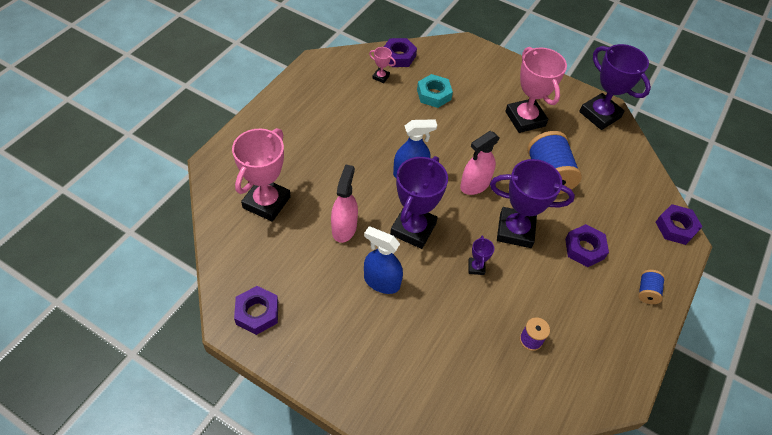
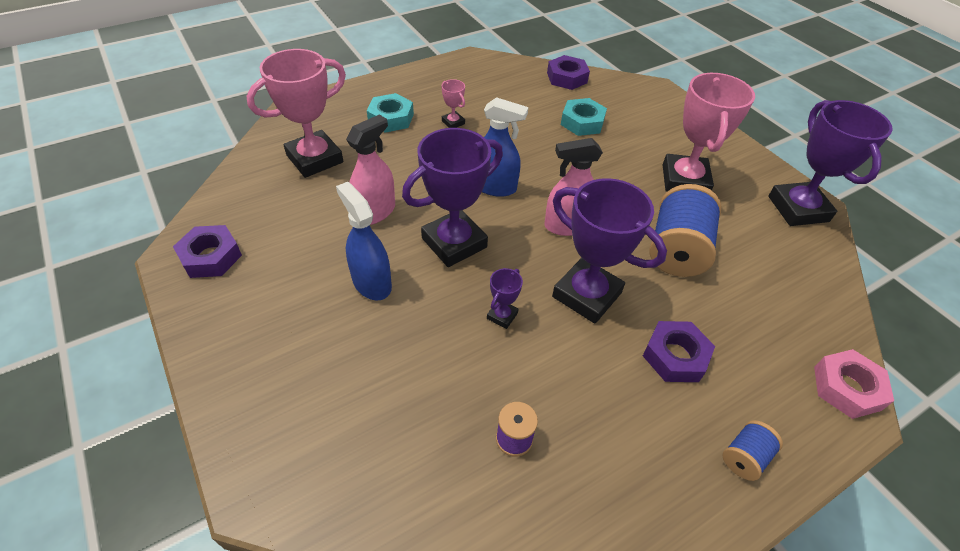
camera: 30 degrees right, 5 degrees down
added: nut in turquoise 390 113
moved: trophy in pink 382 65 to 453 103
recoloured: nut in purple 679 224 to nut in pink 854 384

# [WORK REQUEST]
Whenever a line holds a picture, print that line without the picture. All other data must be output exactly.

# [REPLY TO THE TASK]
camera: 30 degrees right, 5 degrees down
added: nut in turquoise 390 113
moved: trophy in pink 382 65 to 453 103
recoloured: nut in purple 679 224 to nut in pink 854 384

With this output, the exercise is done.